━━━ Records supplied ━━━

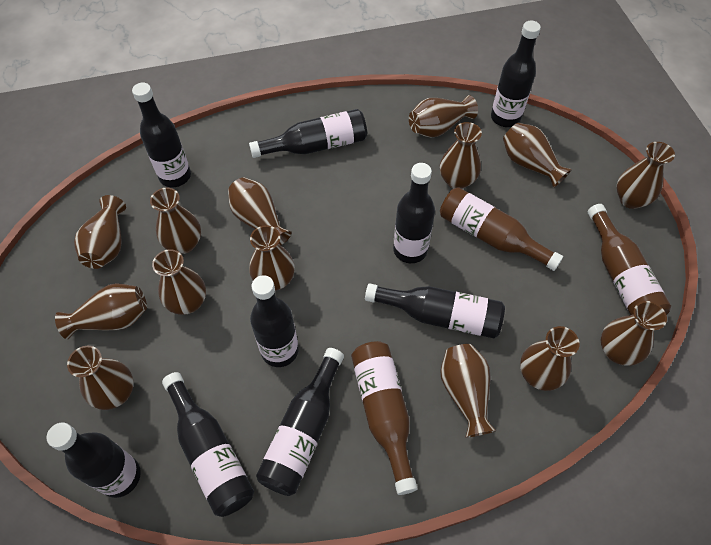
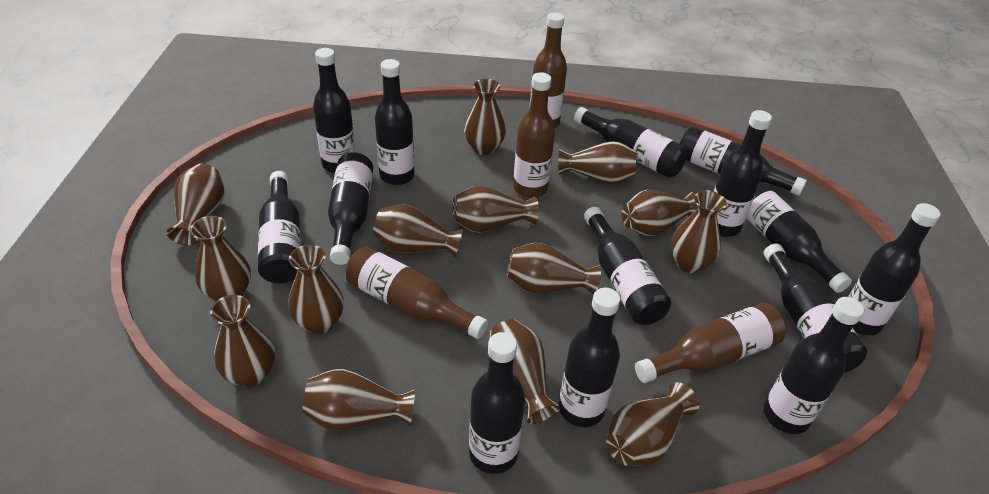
black bottle: 9 -> 14
brown bottle: 3 -> 4

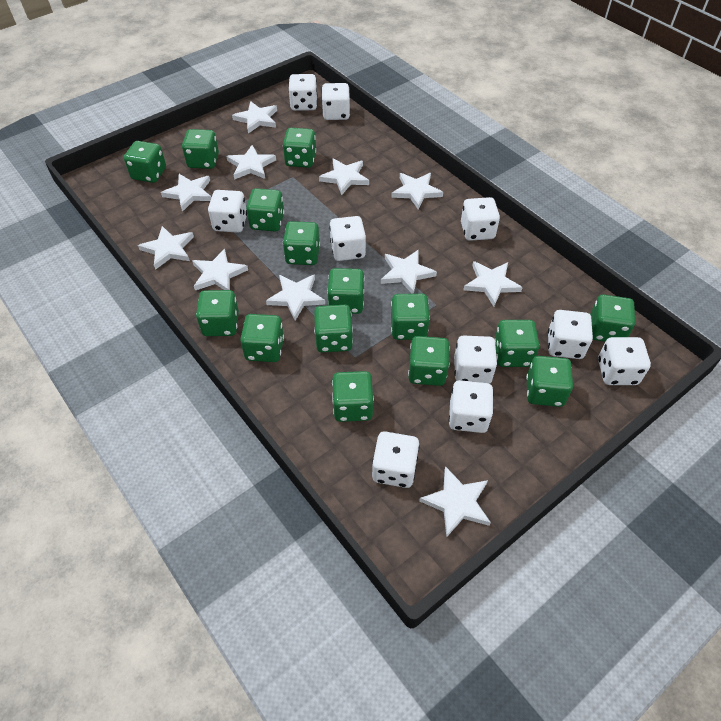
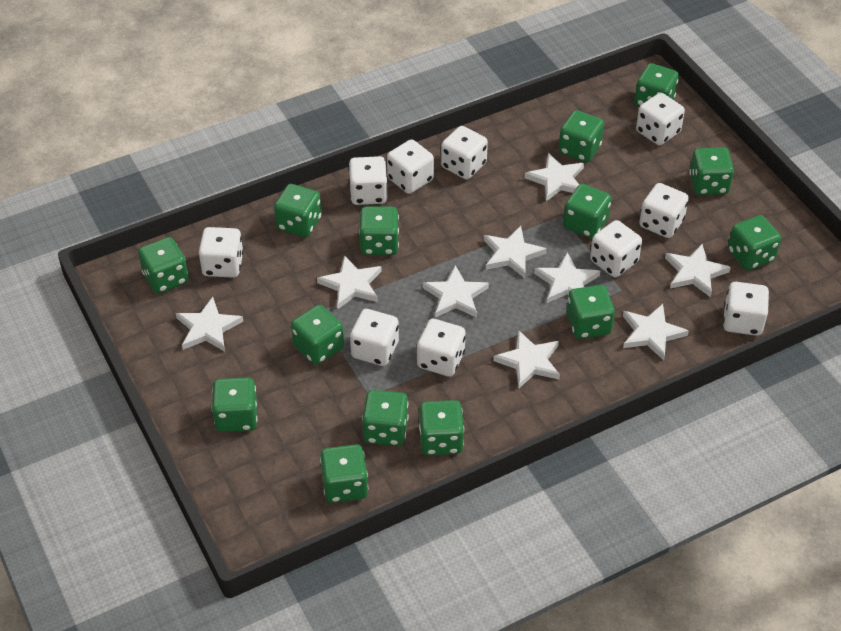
green dice: 15 -> 14
white star: 11 -> 9

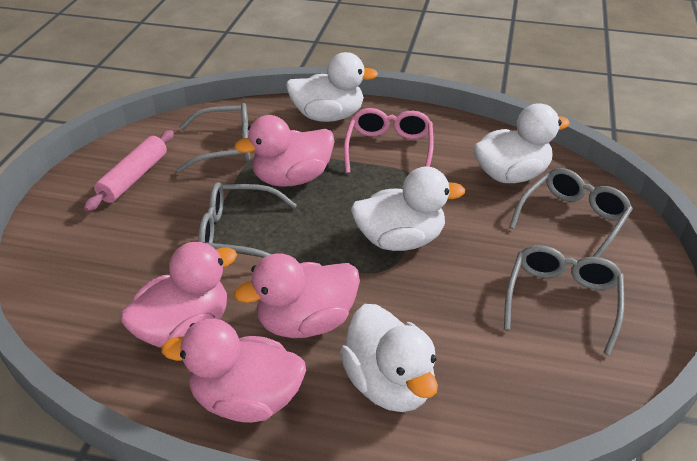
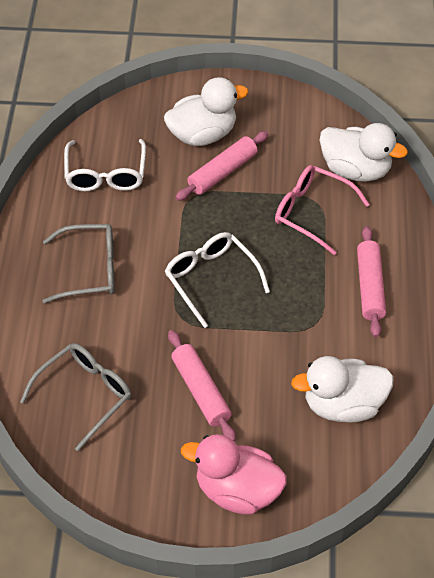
grey glasses: 4 -> 2
pink duck: 4 -> 1
pink rolling pin: 1 -> 3
white duck: 4 -> 3
white glasses: 0 -> 2

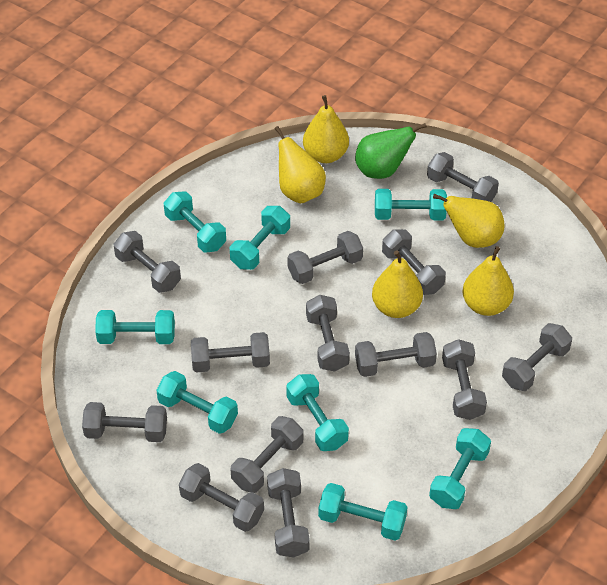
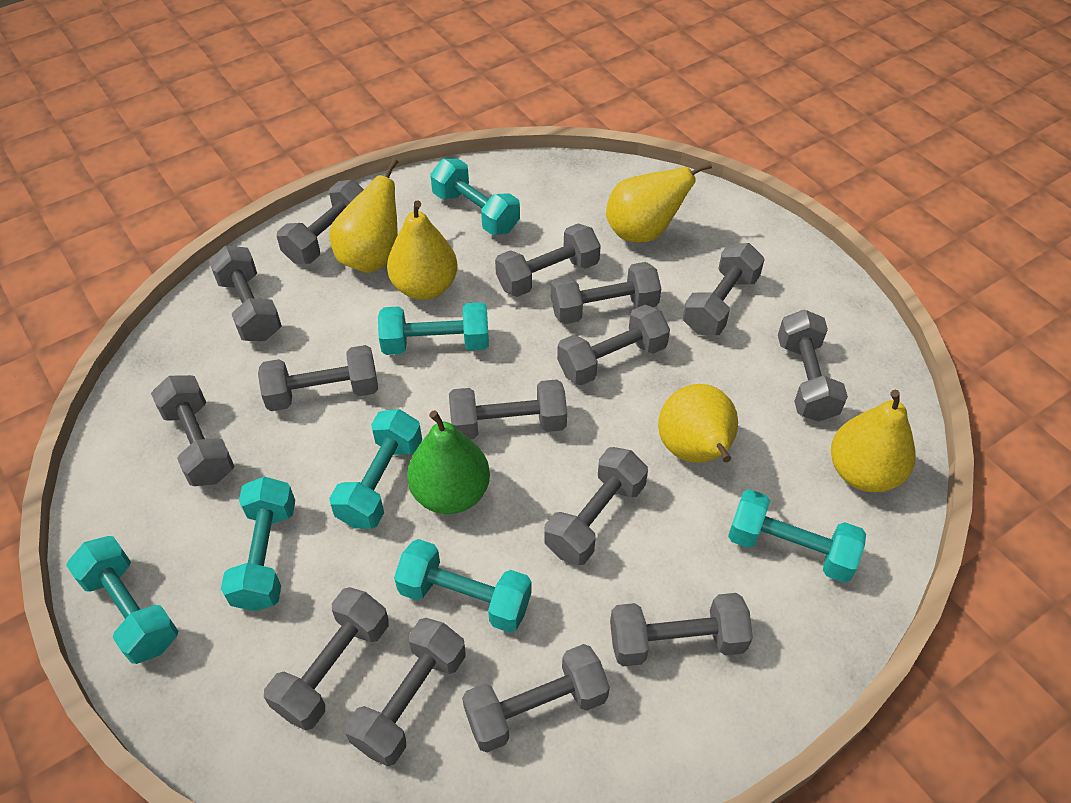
grey dumbbell: 13 -> 15
turquoise dumbbell: 8 -> 7

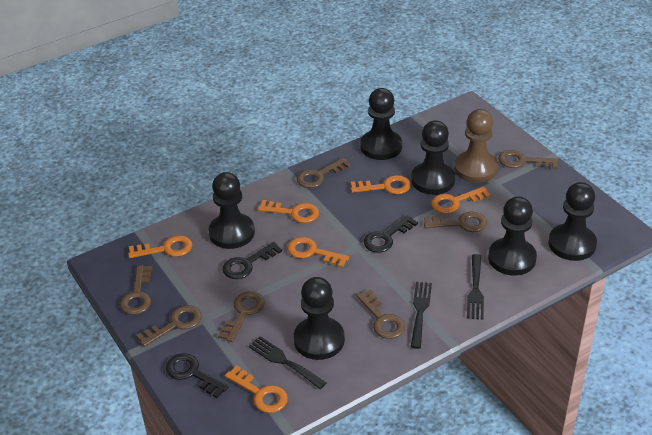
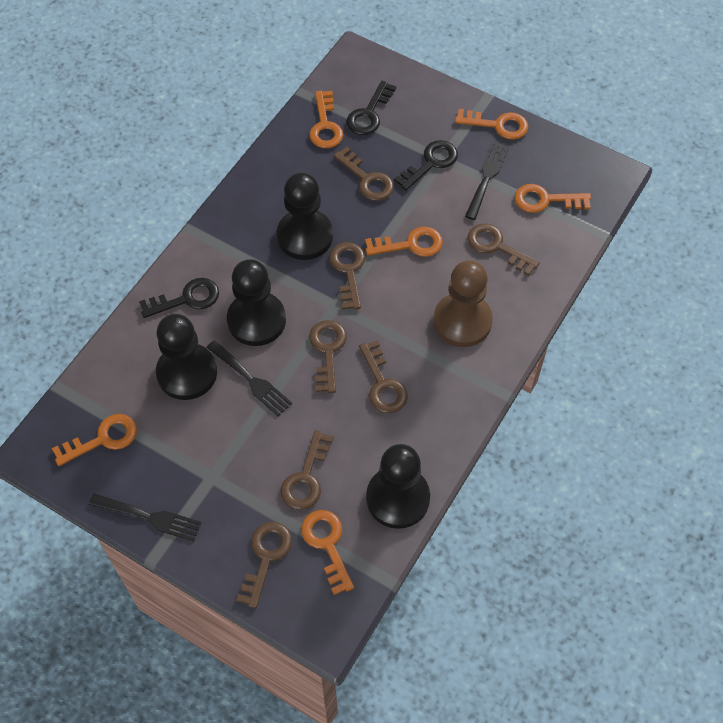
black pawn: 6 -> 4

━━━

[Activity] A count is all that should be returned: the number of lines in these records containing the string "dumbbell".

[Task result] 2